> Your objective
In the listing that follows, the lines starting at the one containing "RGB2 pin B: GP19 -> GP7" and ending at the one containing "DIGITS3 pin CLK: TX -> MO" are to be returned exactly, both boundary lines included, and no others.

> Extracted records

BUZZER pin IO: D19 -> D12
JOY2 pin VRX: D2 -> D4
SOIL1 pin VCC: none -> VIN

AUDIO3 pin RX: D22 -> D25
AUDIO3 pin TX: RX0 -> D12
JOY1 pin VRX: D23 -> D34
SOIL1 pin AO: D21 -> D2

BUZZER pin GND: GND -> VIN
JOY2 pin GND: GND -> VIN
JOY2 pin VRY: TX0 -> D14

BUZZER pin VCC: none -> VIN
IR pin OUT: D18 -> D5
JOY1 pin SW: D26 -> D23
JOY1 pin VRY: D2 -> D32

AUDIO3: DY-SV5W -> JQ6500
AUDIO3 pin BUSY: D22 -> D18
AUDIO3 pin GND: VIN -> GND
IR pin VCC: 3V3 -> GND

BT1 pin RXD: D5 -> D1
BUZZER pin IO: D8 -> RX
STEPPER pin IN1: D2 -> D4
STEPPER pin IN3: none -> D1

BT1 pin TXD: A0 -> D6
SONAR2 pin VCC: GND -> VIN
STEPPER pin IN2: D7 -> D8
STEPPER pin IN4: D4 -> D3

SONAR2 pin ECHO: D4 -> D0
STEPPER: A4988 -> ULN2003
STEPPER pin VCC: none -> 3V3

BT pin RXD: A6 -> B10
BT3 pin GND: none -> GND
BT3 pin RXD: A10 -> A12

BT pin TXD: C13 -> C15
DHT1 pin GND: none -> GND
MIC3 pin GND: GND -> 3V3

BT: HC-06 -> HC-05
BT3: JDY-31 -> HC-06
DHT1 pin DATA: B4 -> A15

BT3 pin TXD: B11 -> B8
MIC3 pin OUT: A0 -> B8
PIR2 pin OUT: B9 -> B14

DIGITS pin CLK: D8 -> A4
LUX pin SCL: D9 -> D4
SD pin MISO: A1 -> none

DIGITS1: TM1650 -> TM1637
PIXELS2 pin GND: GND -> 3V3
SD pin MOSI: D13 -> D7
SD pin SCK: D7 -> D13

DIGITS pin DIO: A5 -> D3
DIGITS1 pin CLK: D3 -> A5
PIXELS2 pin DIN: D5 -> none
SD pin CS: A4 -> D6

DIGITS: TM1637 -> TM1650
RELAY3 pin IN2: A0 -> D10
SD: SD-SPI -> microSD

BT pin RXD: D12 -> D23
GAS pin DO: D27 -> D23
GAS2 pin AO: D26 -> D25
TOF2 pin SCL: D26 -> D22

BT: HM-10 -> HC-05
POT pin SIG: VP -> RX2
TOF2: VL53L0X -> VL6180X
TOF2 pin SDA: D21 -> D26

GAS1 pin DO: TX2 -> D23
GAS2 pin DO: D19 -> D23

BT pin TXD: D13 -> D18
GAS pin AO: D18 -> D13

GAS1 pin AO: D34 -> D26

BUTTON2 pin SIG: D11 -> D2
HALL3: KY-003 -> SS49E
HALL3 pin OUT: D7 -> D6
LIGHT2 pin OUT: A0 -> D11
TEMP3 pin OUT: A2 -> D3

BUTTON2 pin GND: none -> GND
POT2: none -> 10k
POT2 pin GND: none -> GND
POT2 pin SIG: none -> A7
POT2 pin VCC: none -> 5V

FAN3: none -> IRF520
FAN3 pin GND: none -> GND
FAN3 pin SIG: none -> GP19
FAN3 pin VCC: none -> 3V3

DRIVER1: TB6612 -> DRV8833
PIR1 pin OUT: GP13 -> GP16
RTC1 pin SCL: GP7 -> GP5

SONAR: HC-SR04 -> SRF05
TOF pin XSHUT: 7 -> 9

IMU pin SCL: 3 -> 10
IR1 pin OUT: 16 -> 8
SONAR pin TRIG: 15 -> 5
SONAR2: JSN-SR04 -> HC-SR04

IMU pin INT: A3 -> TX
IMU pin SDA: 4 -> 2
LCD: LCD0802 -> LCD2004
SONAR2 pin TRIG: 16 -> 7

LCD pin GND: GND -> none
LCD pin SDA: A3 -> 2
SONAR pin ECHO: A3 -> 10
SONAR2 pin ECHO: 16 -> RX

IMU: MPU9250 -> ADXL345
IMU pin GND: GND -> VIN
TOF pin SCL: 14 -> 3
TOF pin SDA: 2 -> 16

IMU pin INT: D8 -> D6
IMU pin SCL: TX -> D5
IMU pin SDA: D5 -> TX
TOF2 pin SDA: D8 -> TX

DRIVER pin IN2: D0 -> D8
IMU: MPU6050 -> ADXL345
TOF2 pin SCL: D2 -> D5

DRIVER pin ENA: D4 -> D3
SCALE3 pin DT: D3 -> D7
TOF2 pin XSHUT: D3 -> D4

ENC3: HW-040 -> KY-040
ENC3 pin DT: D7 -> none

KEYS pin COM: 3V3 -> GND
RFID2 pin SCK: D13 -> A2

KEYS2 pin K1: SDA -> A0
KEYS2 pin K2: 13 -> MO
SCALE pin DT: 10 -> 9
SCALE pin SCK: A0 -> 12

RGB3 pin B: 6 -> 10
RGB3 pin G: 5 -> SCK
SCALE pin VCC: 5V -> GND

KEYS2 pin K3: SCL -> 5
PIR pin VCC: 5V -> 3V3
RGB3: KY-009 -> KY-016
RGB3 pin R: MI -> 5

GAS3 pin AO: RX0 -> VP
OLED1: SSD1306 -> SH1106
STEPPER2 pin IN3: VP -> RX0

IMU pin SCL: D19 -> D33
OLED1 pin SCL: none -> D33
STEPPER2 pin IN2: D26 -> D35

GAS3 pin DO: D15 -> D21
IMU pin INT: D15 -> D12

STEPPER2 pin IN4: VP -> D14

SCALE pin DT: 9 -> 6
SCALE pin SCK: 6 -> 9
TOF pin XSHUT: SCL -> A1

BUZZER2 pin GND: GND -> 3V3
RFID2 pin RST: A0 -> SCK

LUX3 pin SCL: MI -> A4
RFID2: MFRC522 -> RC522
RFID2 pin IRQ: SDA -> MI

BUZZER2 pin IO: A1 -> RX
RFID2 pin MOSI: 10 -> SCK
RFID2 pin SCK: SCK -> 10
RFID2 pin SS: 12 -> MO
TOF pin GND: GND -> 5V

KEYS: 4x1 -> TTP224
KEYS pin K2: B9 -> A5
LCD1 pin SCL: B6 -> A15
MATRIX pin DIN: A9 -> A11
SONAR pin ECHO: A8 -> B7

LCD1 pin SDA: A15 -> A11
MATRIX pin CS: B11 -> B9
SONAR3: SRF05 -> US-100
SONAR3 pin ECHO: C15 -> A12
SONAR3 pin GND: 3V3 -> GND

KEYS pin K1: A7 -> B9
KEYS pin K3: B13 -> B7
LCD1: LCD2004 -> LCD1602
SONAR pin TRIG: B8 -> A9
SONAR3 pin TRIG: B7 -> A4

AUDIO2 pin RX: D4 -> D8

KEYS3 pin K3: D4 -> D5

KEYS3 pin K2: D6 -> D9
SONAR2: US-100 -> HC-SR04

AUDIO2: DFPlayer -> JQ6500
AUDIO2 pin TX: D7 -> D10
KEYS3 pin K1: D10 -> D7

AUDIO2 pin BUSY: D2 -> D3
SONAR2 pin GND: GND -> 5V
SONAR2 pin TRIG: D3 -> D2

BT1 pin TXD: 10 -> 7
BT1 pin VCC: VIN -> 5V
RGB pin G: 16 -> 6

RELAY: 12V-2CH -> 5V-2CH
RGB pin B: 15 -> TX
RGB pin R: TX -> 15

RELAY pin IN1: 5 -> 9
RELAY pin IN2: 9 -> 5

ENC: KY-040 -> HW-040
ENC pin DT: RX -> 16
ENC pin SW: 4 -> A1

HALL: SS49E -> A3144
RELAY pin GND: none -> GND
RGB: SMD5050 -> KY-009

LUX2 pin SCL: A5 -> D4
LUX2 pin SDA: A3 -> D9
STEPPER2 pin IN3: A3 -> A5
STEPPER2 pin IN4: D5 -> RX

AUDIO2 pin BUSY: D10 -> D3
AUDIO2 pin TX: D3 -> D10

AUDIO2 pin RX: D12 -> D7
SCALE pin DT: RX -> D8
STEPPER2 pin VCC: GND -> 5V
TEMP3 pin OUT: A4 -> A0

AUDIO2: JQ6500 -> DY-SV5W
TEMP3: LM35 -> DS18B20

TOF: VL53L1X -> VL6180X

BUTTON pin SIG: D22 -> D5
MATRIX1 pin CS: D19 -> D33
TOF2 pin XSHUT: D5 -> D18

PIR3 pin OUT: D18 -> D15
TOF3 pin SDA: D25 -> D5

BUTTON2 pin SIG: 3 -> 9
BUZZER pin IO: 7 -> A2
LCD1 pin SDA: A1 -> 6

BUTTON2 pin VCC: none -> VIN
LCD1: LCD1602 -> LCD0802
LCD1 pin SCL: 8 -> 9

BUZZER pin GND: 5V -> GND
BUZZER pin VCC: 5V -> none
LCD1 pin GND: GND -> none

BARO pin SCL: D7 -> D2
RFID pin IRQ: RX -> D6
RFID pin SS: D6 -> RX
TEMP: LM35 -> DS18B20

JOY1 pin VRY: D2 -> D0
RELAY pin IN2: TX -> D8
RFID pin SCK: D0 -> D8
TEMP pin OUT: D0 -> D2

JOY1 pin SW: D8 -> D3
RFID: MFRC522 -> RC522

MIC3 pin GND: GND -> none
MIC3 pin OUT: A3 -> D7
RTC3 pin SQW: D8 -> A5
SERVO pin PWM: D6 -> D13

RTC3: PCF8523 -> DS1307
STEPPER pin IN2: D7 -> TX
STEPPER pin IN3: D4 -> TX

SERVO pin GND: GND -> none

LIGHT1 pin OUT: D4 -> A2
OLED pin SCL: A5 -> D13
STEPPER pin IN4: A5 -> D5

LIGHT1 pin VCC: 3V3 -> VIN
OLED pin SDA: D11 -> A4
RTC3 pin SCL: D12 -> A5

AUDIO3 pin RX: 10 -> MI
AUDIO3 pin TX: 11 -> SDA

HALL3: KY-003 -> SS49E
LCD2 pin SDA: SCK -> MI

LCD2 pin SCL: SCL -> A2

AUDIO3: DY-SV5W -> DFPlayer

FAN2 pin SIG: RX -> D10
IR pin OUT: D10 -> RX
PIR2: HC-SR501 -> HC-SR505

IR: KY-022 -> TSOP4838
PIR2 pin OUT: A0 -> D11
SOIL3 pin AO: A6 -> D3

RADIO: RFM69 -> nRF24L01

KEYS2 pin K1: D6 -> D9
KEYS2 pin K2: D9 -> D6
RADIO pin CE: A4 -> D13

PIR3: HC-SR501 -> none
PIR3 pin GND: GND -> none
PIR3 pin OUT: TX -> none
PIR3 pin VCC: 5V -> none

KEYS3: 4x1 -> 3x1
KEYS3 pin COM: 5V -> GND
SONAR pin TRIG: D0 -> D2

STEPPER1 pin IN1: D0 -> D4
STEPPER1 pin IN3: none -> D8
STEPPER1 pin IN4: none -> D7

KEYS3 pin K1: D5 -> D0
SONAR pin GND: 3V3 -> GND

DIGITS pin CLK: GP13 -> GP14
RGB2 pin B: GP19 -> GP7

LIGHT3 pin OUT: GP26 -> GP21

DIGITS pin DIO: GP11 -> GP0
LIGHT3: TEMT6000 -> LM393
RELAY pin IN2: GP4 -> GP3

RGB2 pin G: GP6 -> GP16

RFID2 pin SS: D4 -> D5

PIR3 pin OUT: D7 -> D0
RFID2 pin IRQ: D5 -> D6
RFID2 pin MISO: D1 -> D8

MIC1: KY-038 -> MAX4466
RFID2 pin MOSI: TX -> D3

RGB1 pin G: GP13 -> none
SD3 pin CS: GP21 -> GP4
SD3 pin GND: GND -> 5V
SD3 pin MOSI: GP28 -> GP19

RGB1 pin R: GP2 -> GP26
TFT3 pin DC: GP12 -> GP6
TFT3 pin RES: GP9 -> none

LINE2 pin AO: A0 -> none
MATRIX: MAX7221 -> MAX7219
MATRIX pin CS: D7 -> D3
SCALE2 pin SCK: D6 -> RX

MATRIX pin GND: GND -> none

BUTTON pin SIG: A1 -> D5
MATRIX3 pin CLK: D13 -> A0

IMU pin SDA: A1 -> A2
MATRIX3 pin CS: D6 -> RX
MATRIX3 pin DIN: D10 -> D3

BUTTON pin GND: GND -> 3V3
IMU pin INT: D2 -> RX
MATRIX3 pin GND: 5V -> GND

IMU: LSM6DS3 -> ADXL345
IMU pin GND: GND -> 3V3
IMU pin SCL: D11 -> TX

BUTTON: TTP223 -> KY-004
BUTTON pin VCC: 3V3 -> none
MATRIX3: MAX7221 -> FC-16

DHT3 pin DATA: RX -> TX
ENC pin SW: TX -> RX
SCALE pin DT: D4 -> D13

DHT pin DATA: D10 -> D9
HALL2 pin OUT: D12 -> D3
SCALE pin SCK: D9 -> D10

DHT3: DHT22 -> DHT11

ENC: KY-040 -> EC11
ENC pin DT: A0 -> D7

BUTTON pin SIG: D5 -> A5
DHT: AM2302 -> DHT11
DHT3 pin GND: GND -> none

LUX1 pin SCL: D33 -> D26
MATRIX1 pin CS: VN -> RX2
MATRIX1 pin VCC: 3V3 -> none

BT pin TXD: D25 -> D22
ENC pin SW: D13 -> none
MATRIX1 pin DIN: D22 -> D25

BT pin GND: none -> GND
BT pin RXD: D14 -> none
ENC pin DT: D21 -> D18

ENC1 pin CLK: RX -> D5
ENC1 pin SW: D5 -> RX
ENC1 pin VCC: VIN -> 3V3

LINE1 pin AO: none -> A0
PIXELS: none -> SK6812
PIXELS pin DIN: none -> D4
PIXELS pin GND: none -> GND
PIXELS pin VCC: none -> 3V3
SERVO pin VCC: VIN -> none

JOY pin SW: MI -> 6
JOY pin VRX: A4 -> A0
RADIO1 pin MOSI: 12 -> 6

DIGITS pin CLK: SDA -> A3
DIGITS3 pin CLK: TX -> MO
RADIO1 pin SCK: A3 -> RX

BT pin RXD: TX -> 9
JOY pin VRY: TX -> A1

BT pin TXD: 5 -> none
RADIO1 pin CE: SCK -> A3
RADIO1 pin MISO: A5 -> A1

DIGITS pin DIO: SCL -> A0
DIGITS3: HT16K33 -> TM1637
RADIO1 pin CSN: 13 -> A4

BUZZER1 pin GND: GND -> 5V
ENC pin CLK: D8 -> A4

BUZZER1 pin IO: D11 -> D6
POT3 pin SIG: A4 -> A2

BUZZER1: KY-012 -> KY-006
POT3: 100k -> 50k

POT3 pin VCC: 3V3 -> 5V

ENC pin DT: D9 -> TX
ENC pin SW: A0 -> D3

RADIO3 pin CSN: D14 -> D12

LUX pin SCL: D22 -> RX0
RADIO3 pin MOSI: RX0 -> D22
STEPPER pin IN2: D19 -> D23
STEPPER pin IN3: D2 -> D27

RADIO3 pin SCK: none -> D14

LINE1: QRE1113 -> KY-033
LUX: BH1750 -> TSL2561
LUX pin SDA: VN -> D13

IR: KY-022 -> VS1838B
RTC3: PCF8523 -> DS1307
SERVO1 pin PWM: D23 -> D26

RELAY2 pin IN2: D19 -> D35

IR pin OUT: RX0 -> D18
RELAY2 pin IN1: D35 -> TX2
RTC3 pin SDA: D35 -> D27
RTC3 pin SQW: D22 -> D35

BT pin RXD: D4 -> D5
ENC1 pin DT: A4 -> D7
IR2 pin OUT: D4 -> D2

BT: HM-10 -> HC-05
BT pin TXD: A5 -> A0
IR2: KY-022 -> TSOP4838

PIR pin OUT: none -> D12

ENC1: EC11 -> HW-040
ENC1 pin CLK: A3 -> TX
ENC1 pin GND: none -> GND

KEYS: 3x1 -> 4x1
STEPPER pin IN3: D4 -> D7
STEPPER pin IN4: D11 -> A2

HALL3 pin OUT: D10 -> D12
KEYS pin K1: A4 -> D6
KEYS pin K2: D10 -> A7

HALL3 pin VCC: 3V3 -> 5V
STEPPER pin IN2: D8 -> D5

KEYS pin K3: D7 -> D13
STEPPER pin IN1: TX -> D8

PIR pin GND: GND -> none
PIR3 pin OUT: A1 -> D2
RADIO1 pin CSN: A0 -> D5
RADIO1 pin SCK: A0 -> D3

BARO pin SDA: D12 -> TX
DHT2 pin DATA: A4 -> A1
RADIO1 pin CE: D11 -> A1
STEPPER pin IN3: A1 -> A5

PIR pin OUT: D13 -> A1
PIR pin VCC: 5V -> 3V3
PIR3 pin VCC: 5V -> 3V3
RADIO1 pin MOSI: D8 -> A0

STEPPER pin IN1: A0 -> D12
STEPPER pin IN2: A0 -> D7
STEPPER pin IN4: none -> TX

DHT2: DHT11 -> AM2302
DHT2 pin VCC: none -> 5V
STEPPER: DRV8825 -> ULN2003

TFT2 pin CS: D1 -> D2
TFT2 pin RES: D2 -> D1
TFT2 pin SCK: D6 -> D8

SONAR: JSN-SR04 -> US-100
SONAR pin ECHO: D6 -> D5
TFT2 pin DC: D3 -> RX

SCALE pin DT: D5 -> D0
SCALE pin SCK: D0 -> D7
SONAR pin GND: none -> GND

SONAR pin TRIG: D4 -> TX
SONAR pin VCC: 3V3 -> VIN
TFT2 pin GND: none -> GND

> Written solution
RGB2 pin B: GP19 -> GP7

LIGHT3 pin OUT: GP26 -> GP21

DIGITS pin DIO: GP11 -> GP0
LIGHT3: TEMT6000 -> LM393
RELAY pin IN2: GP4 -> GP3

RGB2 pin G: GP6 -> GP16

RFID2 pin SS: D4 -> D5

PIR3 pin OUT: D7 -> D0
RFID2 pin IRQ: D5 -> D6
RFID2 pin MISO: D1 -> D8

MIC1: KY-038 -> MAX4466
RFID2 pin MOSI: TX -> D3

RGB1 pin G: GP13 -> none
SD3 pin CS: GP21 -> GP4
SD3 pin GND: GND -> 5V
SD3 pin MOSI: GP28 -> GP19

RGB1 pin R: GP2 -> GP26
TFT3 pin DC: GP12 -> GP6
TFT3 pin RES: GP9 -> none

LINE2 pin AO: A0 -> none
MATRIX: MAX7221 -> MAX7219
MATRIX pin CS: D7 -> D3
SCALE2 pin SCK: D6 -> RX

MATRIX pin GND: GND -> none

BUTTON pin SIG: A1 -> D5
MATRIX3 pin CLK: D13 -> A0

IMU pin SDA: A1 -> A2
MATRIX3 pin CS: D6 -> RX
MATRIX3 pin DIN: D10 -> D3

BUTTON pin GND: GND -> 3V3
IMU pin INT: D2 -> RX
MATRIX3 pin GND: 5V -> GND

IMU: LSM6DS3 -> ADXL345
IMU pin GND: GND -> 3V3
IMU pin SCL: D11 -> TX

BUTTON: TTP223 -> KY-004
BUTTON pin VCC: 3V3 -> none
MATRIX3: MAX7221 -> FC-16

DHT3 pin DATA: RX -> TX
ENC pin SW: TX -> RX
SCALE pin DT: D4 -> D13

DHT pin DATA: D10 -> D9
HALL2 pin OUT: D12 -> D3
SCALE pin SCK: D9 -> D10

DHT3: DHT22 -> DHT11

ENC: KY-040 -> EC11
ENC pin DT: A0 -> D7

BUTTON pin SIG: D5 -> A5
DHT: AM2302 -> DHT11
DHT3 pin GND: GND -> none

LUX1 pin SCL: D33 -> D26
MATRIX1 pin CS: VN -> RX2
MATRIX1 pin VCC: 3V3 -> none

BT pin TXD: D25 -> D22
ENC pin SW: D13 -> none
MATRIX1 pin DIN: D22 -> D25

BT pin GND: none -> GND
BT pin RXD: D14 -> none
ENC pin DT: D21 -> D18

ENC1 pin CLK: RX -> D5
ENC1 pin SW: D5 -> RX
ENC1 pin VCC: VIN -> 3V3

LINE1 pin AO: none -> A0
PIXELS: none -> SK6812
PIXELS pin DIN: none -> D4
PIXELS pin GND: none -> GND
PIXELS pin VCC: none -> 3V3
SERVO pin VCC: VIN -> none

JOY pin SW: MI -> 6
JOY pin VRX: A4 -> A0
RADIO1 pin MOSI: 12 -> 6

DIGITS pin CLK: SDA -> A3
DIGITS3 pin CLK: TX -> MO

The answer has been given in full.